■ **Instructions for the task**:
Please write out only the lines running from the one with "camera: 25 degrees right, 5 degrees up" through the last line of the listing, each exactly as given.

■ **Records provided**:
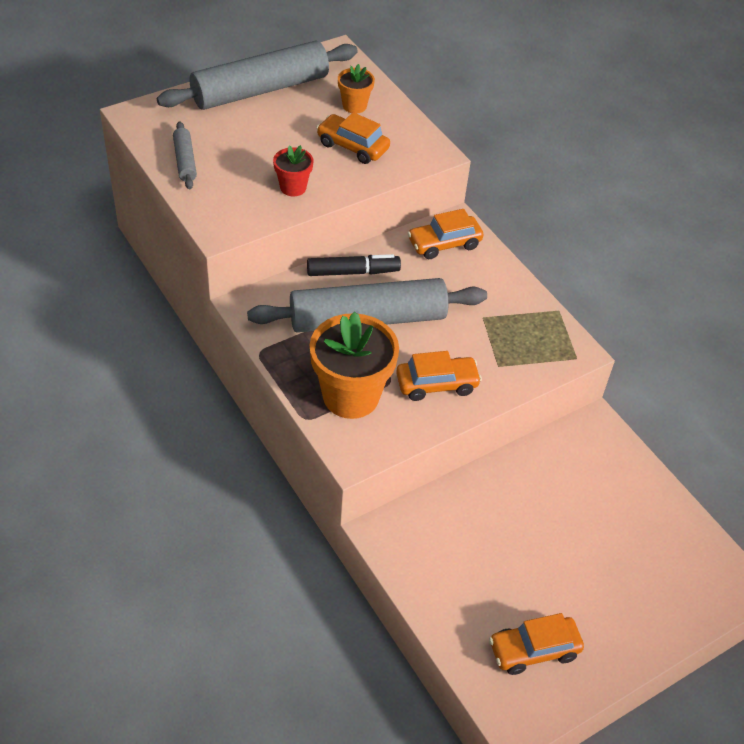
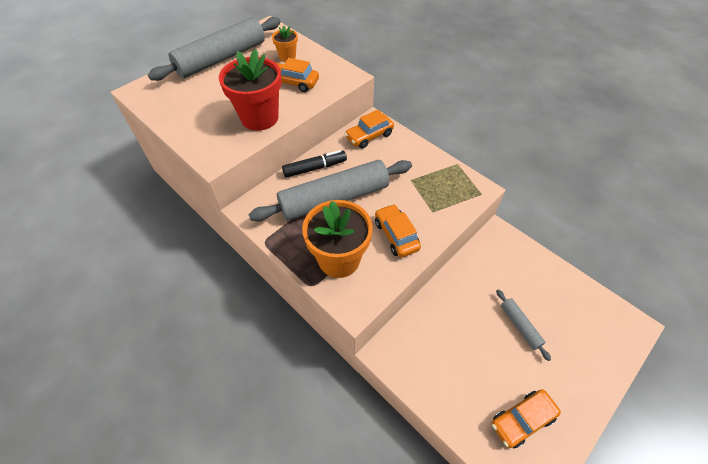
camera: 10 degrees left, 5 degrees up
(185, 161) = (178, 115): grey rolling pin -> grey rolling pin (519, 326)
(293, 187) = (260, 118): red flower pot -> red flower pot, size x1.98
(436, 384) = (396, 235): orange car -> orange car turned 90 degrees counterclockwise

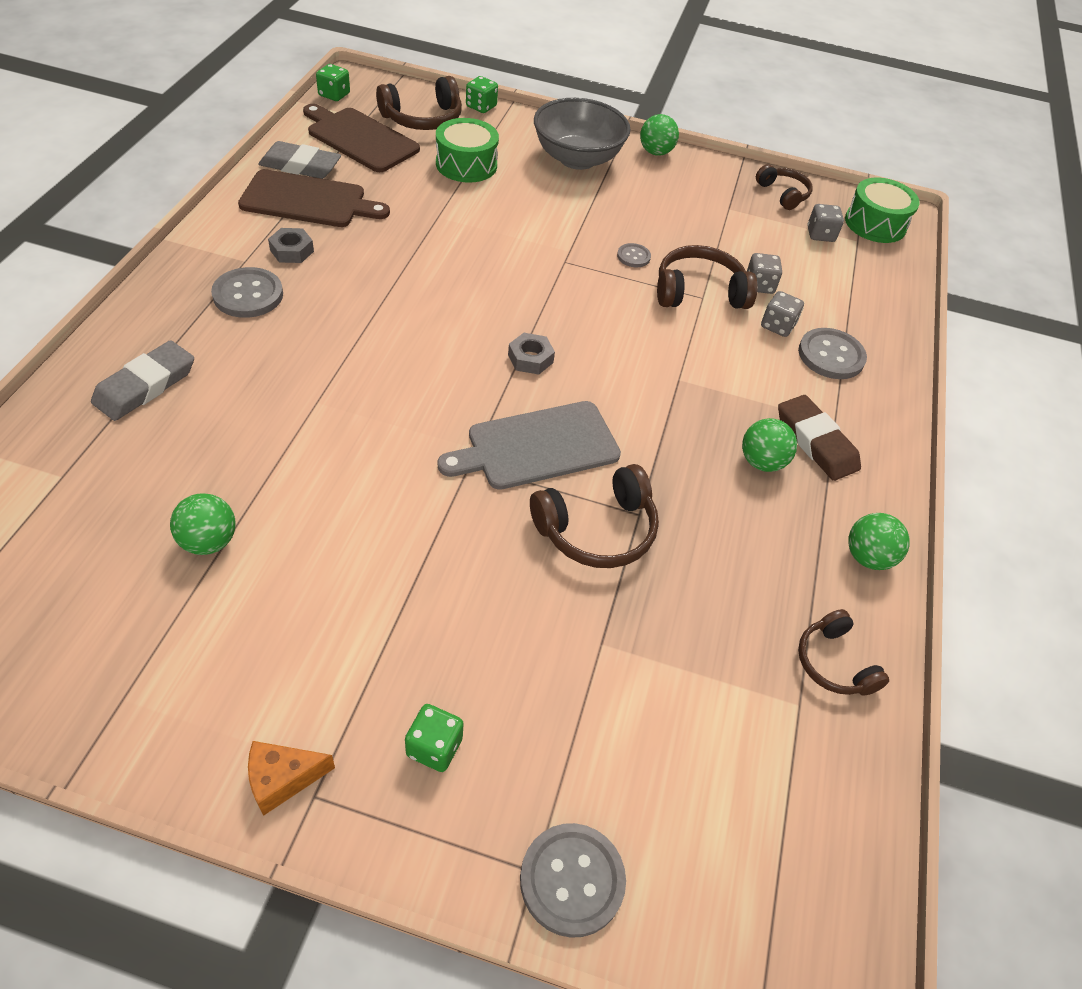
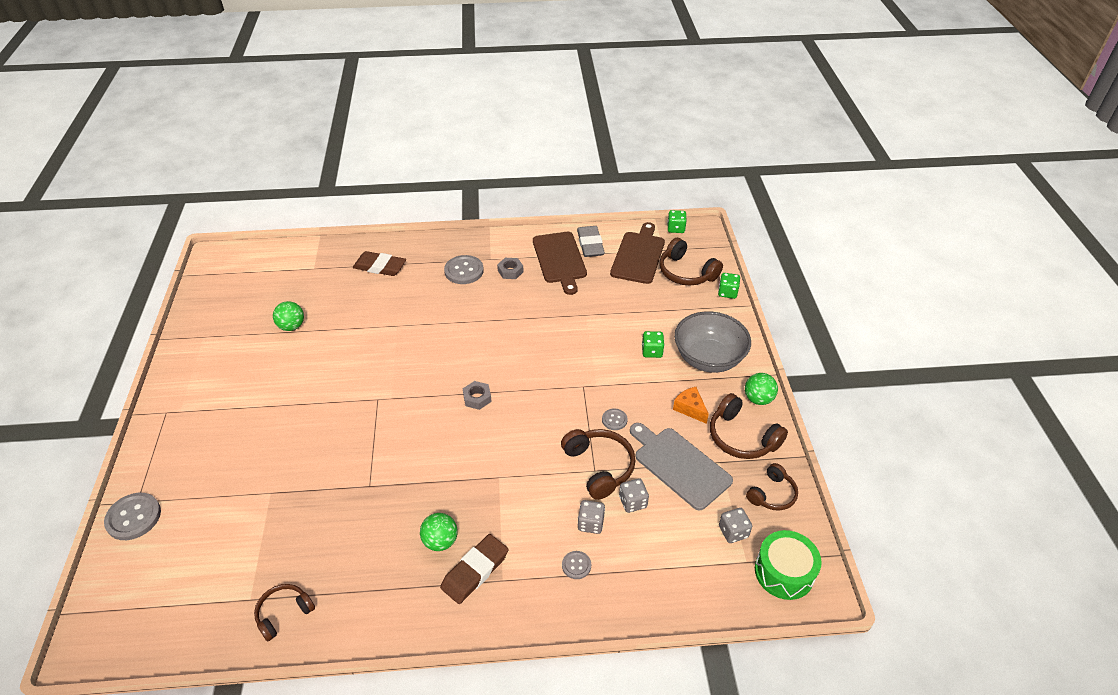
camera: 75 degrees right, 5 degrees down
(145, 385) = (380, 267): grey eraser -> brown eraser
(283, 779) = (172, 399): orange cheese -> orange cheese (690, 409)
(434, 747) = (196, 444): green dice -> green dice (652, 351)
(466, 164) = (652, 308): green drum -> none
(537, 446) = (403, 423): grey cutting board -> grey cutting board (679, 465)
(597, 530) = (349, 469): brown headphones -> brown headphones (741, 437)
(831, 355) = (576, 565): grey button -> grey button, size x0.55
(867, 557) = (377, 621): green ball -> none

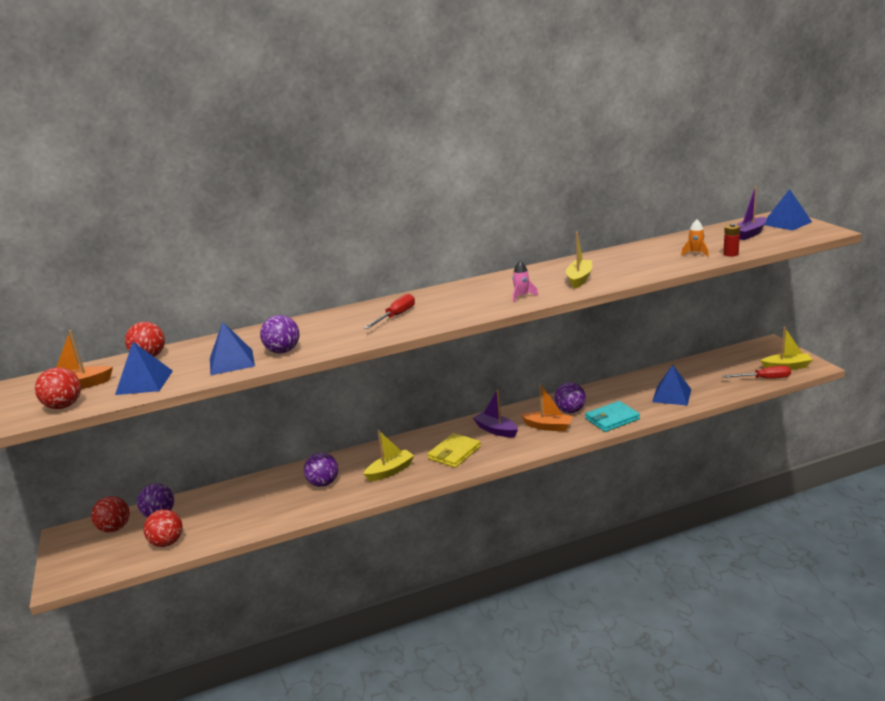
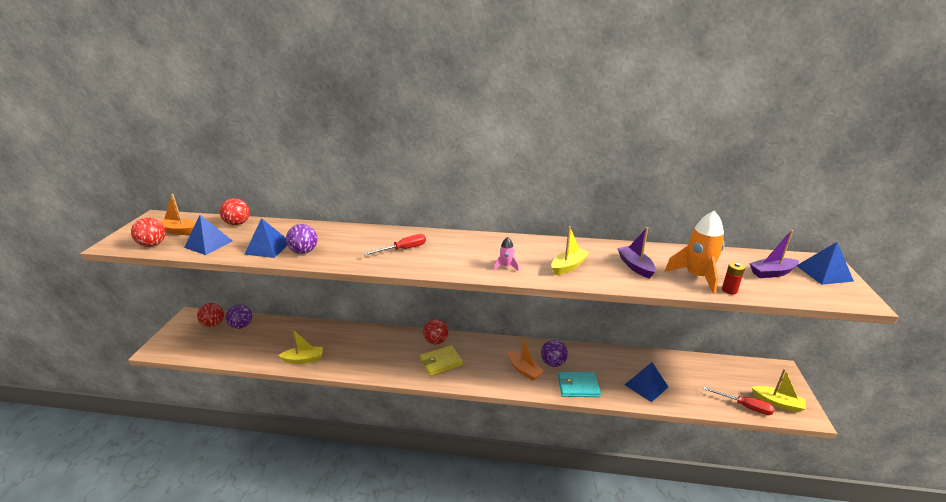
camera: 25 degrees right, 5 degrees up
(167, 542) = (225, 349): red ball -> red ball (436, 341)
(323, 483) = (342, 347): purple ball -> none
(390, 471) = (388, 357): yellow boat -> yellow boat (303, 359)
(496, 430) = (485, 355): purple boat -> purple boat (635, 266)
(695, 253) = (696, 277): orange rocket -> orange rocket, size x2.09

■ **Task output**:
camera: 25 degrees right, 5 degrees up
(167, 542) = (225, 349): red ball -> red ball (436, 341)
(323, 483) = (342, 347): purple ball -> none
(390, 471) = (388, 357): yellow boat -> yellow boat (303, 359)
(496, 430) = (485, 355): purple boat -> purple boat (635, 266)
(695, 253) = (696, 277): orange rocket -> orange rocket, size x2.09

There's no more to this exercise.